Try it: The response should be an exact transcription of the data below, free of images.

*** Opening Records provided ***

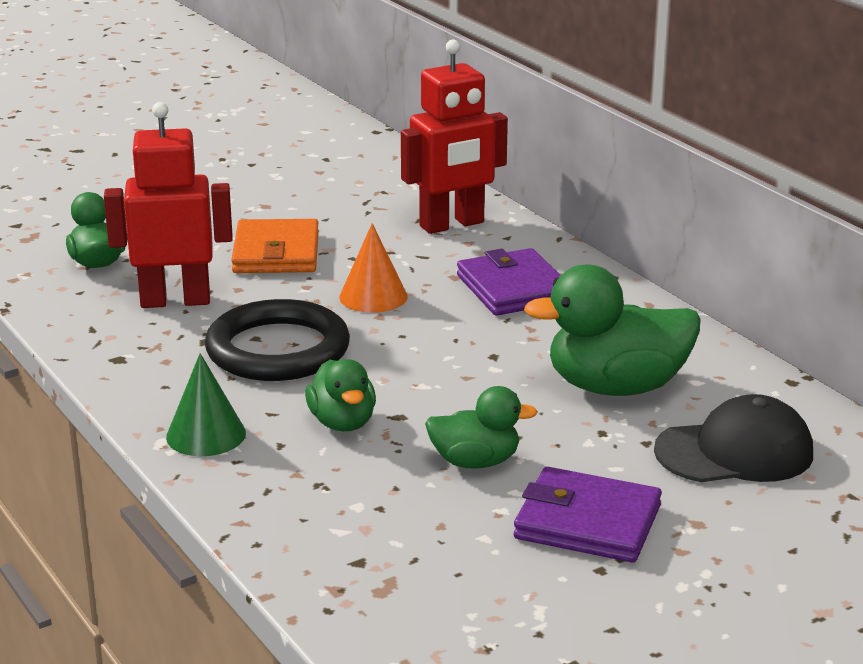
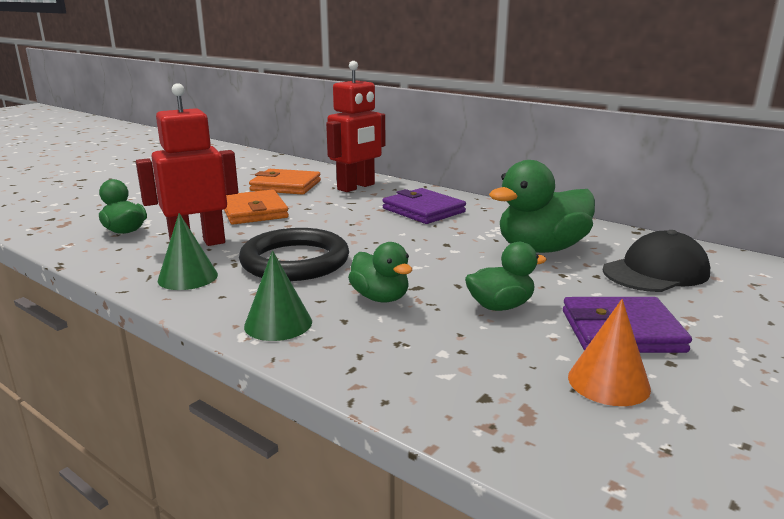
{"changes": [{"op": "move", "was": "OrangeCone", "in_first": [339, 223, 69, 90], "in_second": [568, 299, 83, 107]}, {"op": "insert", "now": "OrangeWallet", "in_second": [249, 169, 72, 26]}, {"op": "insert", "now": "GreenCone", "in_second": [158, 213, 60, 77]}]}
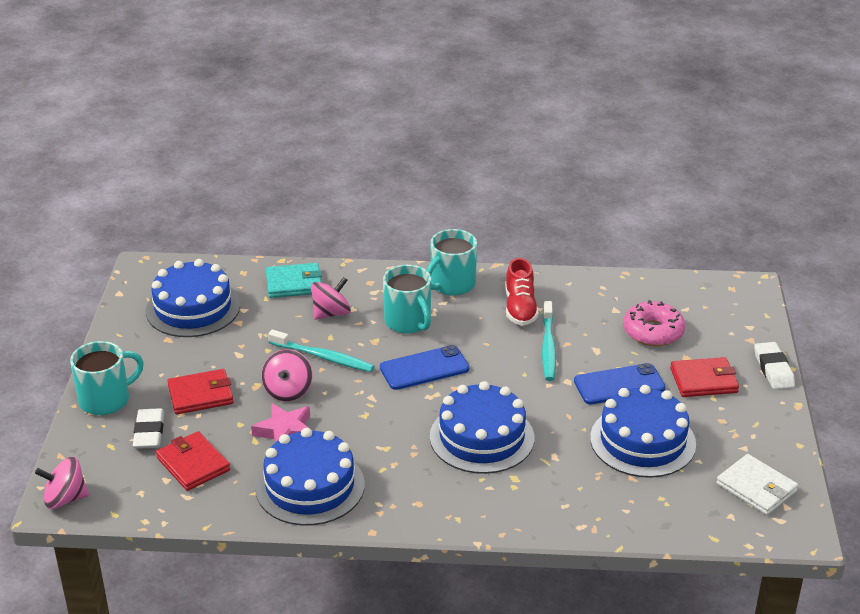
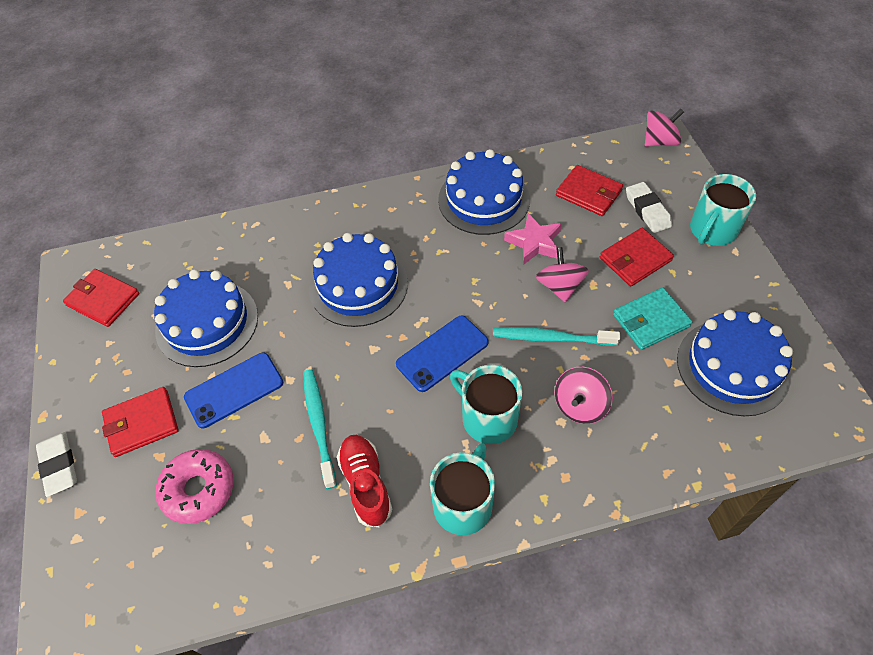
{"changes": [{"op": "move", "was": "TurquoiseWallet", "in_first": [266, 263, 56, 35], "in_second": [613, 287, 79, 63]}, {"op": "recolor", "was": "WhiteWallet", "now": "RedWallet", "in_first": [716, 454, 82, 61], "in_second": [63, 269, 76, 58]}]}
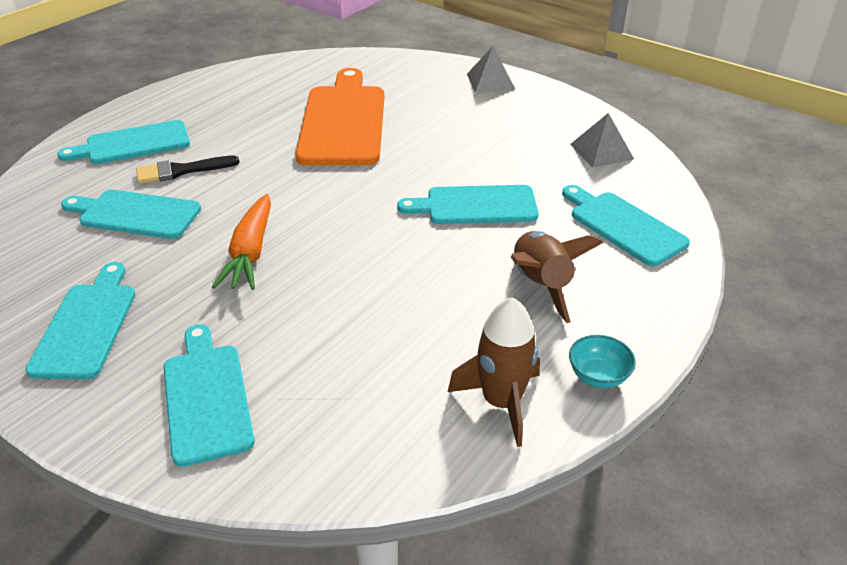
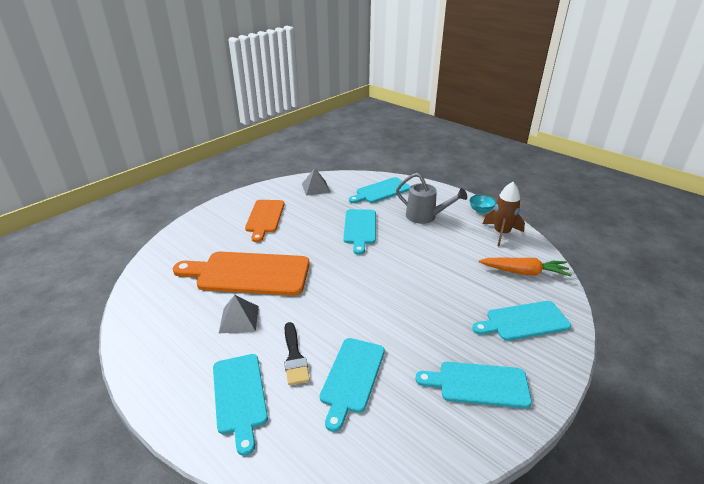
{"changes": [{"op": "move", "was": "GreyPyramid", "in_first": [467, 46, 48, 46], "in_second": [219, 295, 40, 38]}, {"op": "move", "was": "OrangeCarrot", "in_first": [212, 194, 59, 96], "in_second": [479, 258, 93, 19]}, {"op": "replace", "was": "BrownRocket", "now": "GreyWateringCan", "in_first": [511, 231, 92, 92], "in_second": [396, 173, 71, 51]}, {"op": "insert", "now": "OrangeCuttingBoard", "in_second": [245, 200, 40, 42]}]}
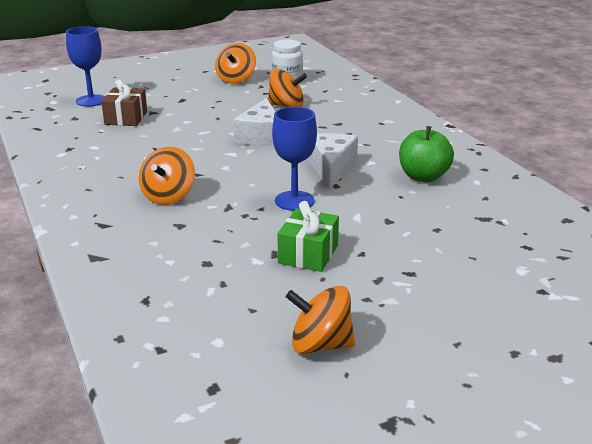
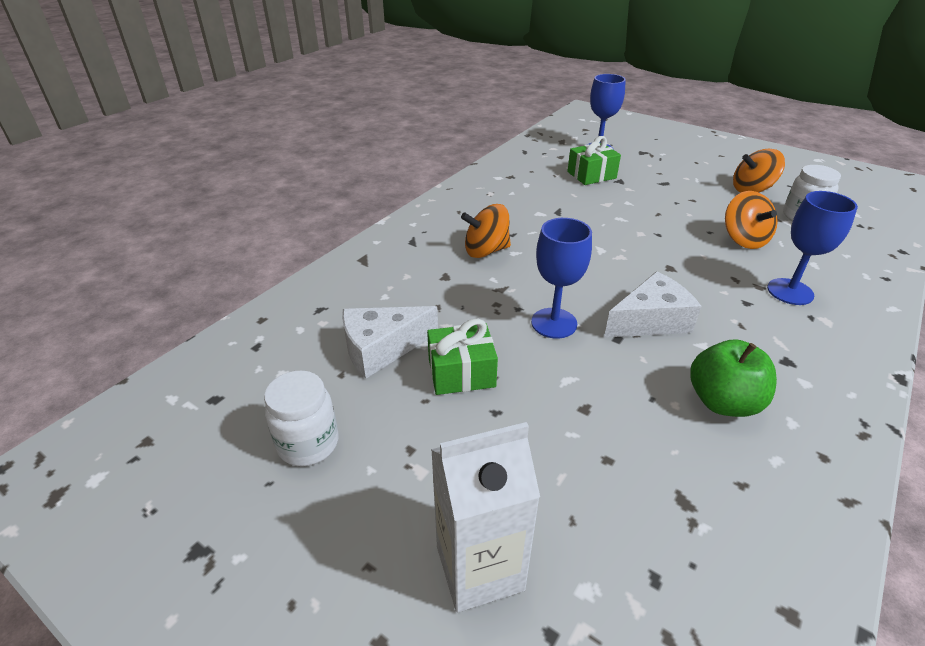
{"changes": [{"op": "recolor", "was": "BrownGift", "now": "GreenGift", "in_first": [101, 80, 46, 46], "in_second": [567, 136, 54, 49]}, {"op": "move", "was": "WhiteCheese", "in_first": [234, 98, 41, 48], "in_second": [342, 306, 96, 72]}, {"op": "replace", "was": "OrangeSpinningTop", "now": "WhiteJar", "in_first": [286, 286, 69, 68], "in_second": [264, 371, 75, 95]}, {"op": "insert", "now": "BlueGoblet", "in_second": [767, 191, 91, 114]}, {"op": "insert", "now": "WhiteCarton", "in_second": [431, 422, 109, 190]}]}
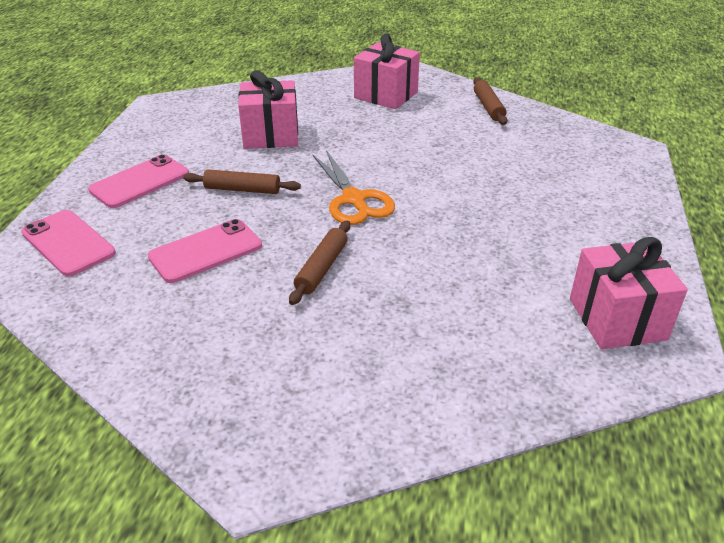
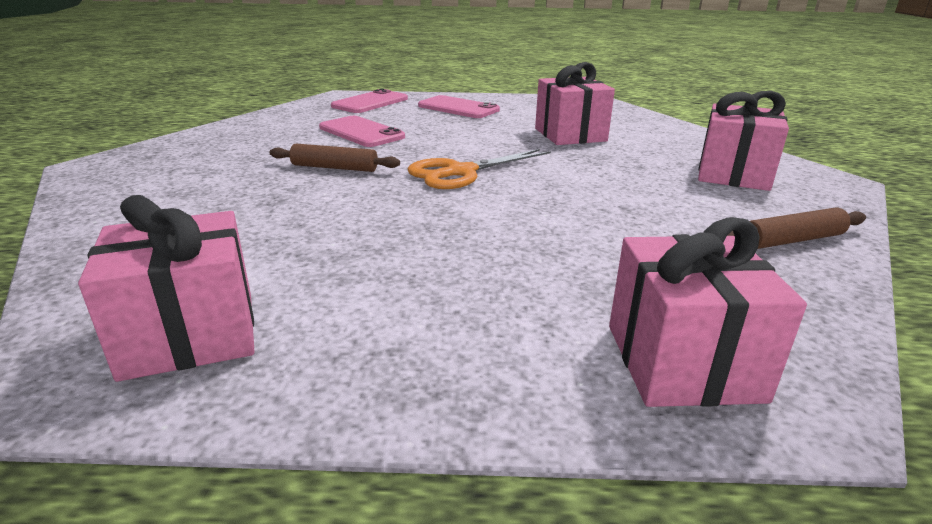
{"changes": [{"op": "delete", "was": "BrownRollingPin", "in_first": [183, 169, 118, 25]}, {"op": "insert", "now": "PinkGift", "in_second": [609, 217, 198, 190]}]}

*** Closing Records provided ***

Response to the exercise:
{"changes": [{"op": "move", "was": "OrangeCone", "in_first": [339, 223, 69, 90], "in_second": [568, 299, 83, 107]}, {"op": "insert", "now": "OrangeWallet", "in_second": [249, 169, 72, 26]}, {"op": "insert", "now": "GreenCone", "in_second": [158, 213, 60, 77]}]}
{"changes": [{"op": "move", "was": "TurquoiseWallet", "in_first": [266, 263, 56, 35], "in_second": [613, 287, 79, 63]}, {"op": "recolor", "was": "WhiteWallet", "now": "RedWallet", "in_first": [716, 454, 82, 61], "in_second": [63, 269, 76, 58]}]}
{"changes": [{"op": "move", "was": "GreyPyramid", "in_first": [467, 46, 48, 46], "in_second": [219, 295, 40, 38]}, {"op": "move", "was": "OrangeCarrot", "in_first": [212, 194, 59, 96], "in_second": [479, 258, 93, 19]}, {"op": "replace", "was": "BrownRocket", "now": "GreyWateringCan", "in_first": [511, 231, 92, 92], "in_second": [396, 173, 71, 51]}, {"op": "insert", "now": "OrangeCuttingBoard", "in_second": [245, 200, 40, 42]}]}
{"changes": [{"op": "recolor", "was": "BrownGift", "now": "GreenGift", "in_first": [101, 80, 46, 46], "in_second": [567, 136, 54, 49]}, {"op": "move", "was": "WhiteCheese", "in_first": [234, 98, 41, 48], "in_second": [342, 306, 96, 72]}, {"op": "replace", "was": "OrangeSpinningTop", "now": "WhiteJar", "in_first": [286, 286, 69, 68], "in_second": [264, 371, 75, 95]}, {"op": "insert", "now": "BlueGoblet", "in_second": [767, 191, 91, 114]}, {"op": "insert", "now": "WhiteCarton", "in_second": [431, 422, 109, 190]}]}
{"changes": [{"op": "delete", "was": "BrownRollingPin", "in_first": [183, 169, 118, 25]}, {"op": "insert", "now": "PinkGift", "in_second": [609, 217, 198, 190]}]}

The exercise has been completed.